> **EXERCISE DATA**:
========================================
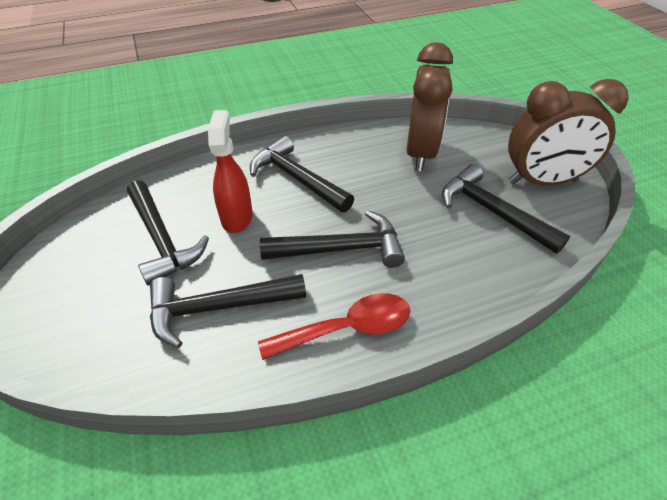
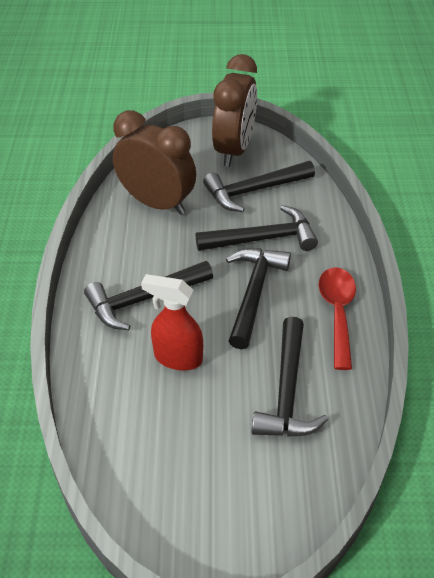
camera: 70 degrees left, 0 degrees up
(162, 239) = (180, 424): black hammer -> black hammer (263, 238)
========================================
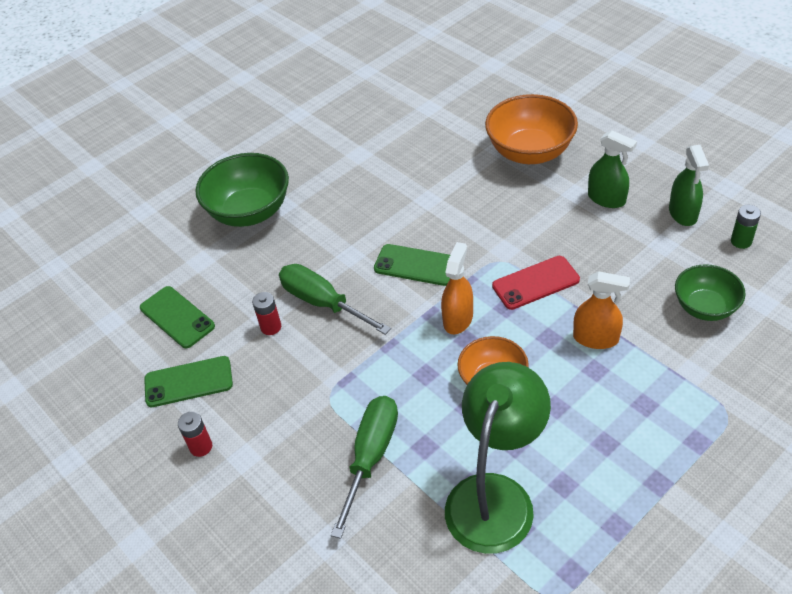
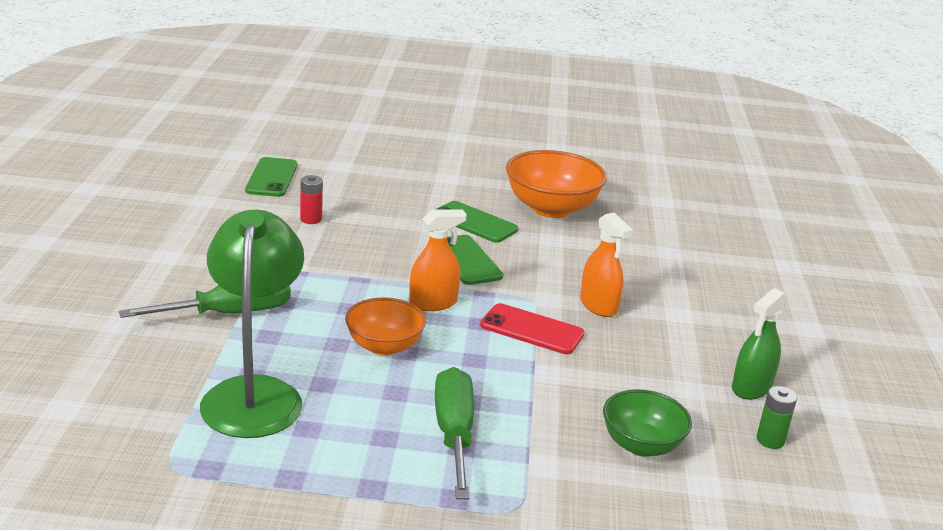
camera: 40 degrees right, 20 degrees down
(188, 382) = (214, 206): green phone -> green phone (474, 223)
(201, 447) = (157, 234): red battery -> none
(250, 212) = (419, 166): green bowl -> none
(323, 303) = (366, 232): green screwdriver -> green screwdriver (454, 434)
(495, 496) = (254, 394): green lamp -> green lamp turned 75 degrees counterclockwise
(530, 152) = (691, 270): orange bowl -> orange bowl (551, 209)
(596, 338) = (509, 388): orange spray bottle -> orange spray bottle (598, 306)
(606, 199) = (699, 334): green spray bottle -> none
========================================
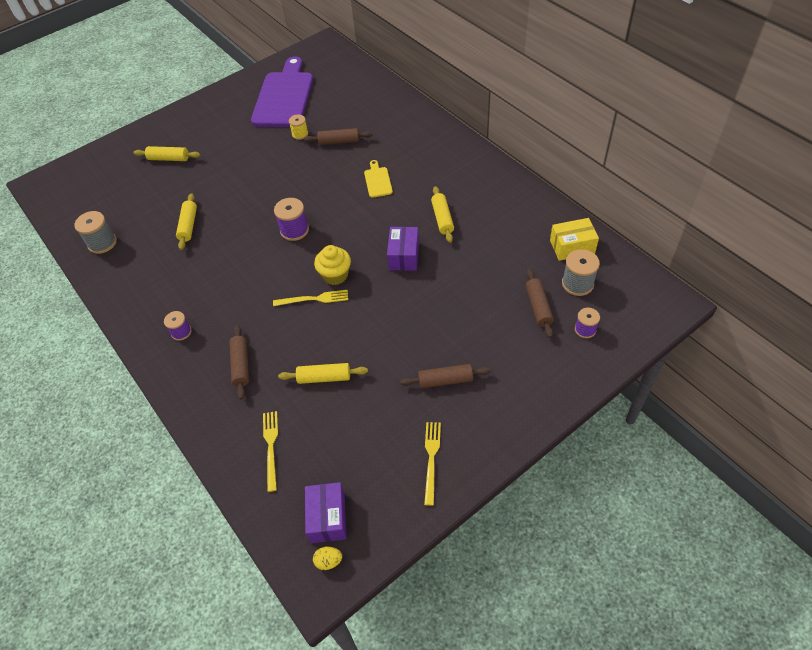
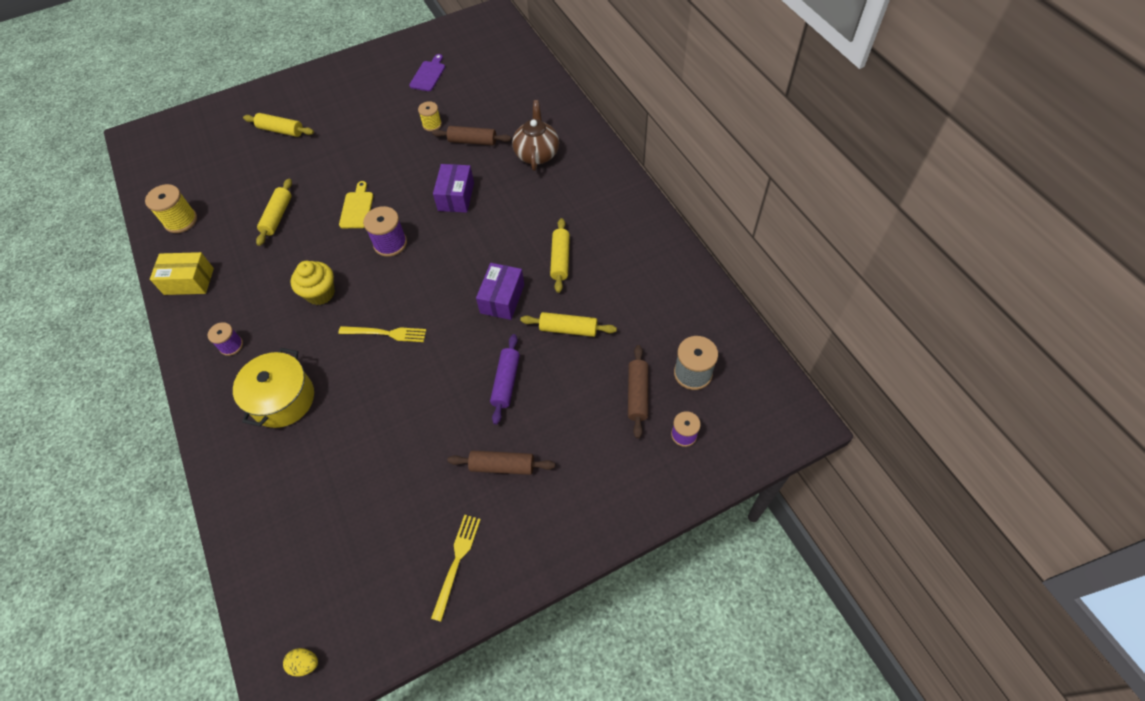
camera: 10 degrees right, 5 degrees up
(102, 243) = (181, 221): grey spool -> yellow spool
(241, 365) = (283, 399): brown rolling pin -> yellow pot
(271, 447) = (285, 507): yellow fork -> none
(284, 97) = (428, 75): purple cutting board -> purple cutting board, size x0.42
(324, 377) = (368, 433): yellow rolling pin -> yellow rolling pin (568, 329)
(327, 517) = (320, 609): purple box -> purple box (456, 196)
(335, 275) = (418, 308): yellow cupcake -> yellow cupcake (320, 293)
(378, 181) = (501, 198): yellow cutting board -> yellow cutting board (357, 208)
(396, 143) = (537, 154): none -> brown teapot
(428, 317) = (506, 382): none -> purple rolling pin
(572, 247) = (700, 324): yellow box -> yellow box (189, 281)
========================================
> **ASSIGNMENT**:
Go through the listing above and write out exactly the lines starting with the one holding "camera: 40 degrees right, 20 degrees down" and running through the one holding "(606, 199) = (699, 334): green", ends included, and no others.

> **RESPONSE BELOW**:
camera: 40 degrees right, 20 degrees down
(188, 382) = (214, 206): green phone -> green phone (474, 223)
(201, 447) = (157, 234): red battery -> none
(250, 212) = (419, 166): green bowl -> none
(323, 303) = (366, 232): green screwdriver -> green screwdriver (454, 434)
(495, 496) = (254, 394): green lamp -> green lamp turned 75 degrees counterclockwise
(530, 152) = (691, 270): orange bowl -> orange bowl (551, 209)
(596, 338) = (509, 388): orange spray bottle -> orange spray bottle (598, 306)
(606, 199) = (699, 334): green spray bottle -> none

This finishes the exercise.